### EXERCISE
Reproduce the material below only from the line with "red line: moved 4 px left, 2 px up" to the line with "red diamond: moved 2 px left, 3 px down", both included, keeping each line exact and dropping the pictures.

### LISTED RECORDS
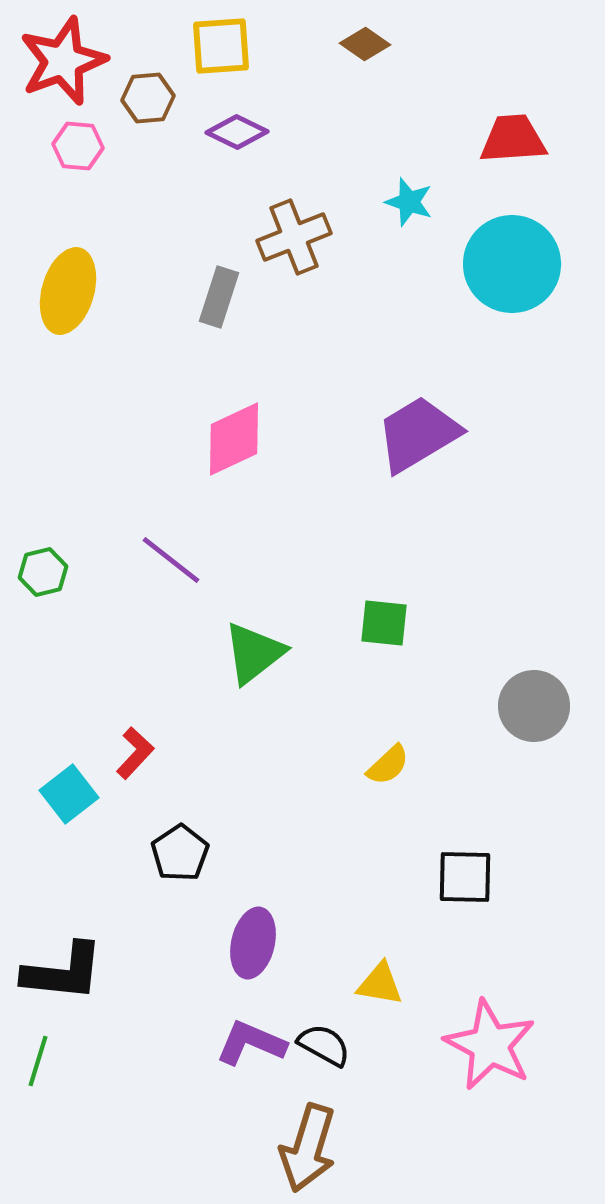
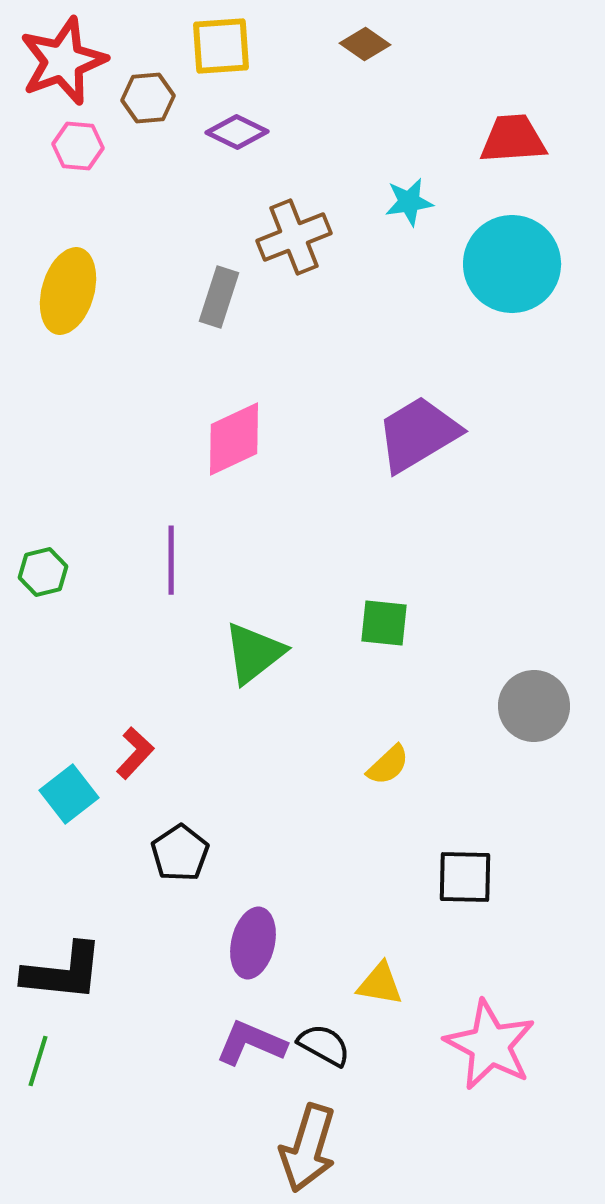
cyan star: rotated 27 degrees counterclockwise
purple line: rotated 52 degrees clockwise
---
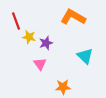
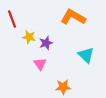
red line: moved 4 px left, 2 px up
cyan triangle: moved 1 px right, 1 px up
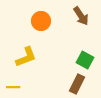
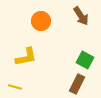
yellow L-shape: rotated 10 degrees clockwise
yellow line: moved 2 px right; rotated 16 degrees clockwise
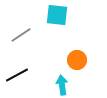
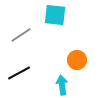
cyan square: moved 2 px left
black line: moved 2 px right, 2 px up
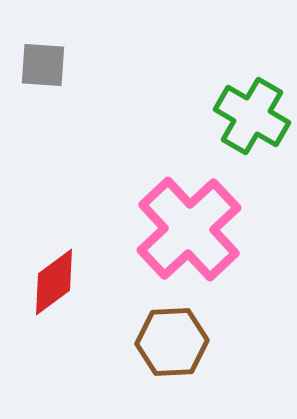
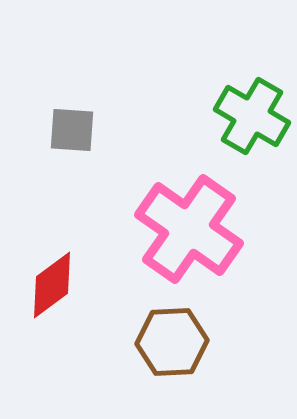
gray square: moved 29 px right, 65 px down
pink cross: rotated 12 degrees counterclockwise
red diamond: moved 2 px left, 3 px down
---
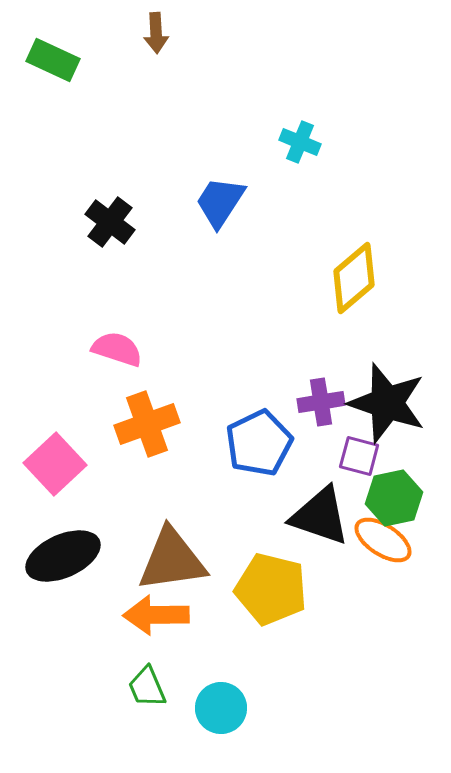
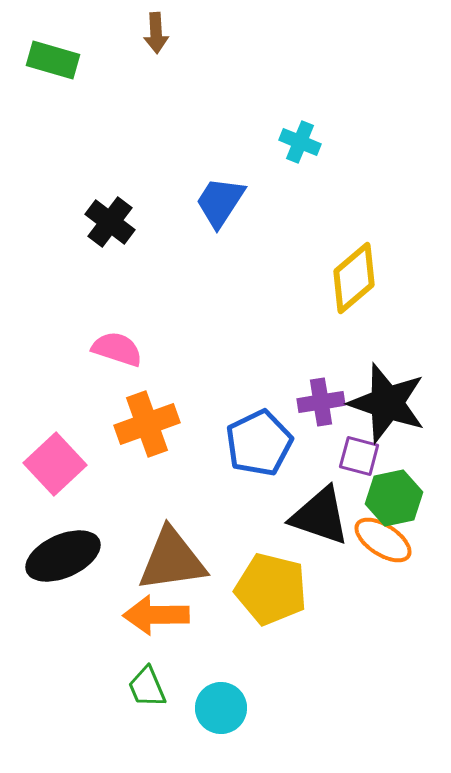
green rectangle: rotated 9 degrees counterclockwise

### RESPONSE TO THIS EXERCISE
red line: moved 4 px left, 2 px up
cyan triangle: moved 1 px right, 1 px up
yellow L-shape: rotated 10 degrees clockwise
yellow line: moved 2 px right; rotated 16 degrees clockwise
cyan square: moved 2 px left
black line: moved 2 px right, 2 px up
gray square: moved 29 px right, 65 px down
pink cross: rotated 12 degrees counterclockwise
red diamond: moved 2 px left, 3 px down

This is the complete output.